*GIVEN INFORMATION*:
-- Opening Marker --
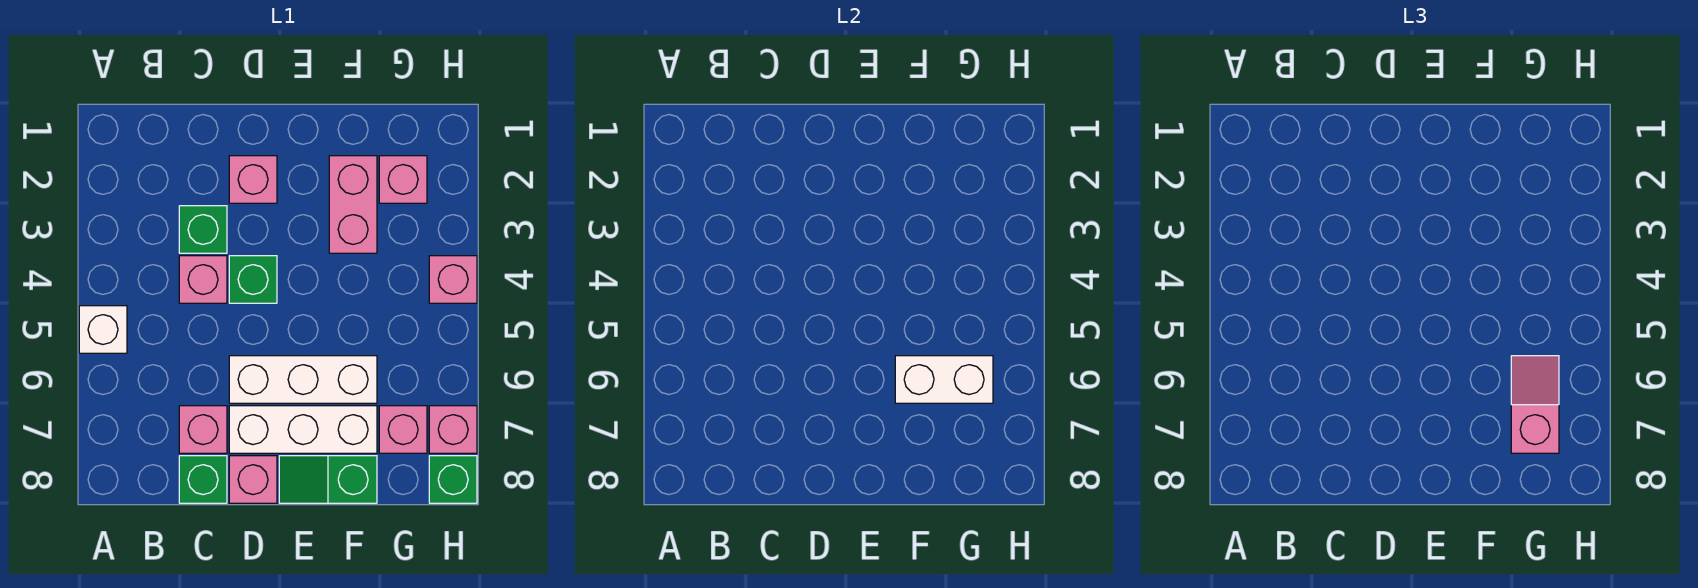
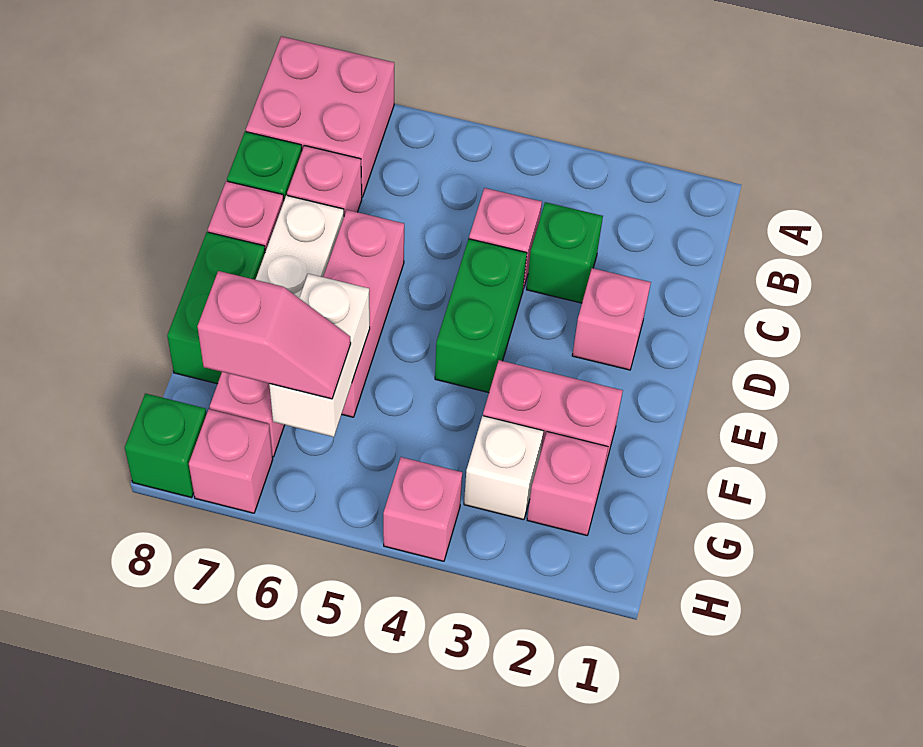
white brick A5 level 1 -> white brick G3 level 1
none -> pink brick A7:B8 level 1
green brick D4 level 1 -> green brick D4:E4 level 1
white brick D6:F6 level 1 -> pink brick D6:F6 level 1
green slope E8:F8 level 1 top F -> green brick E8:F8 level 1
-- Closing Marker --
*DIRECTIONS FOR THIS TASK*: Go through the records and tally the lines that include "green". Write only the number.

*THE ANSWER*: 2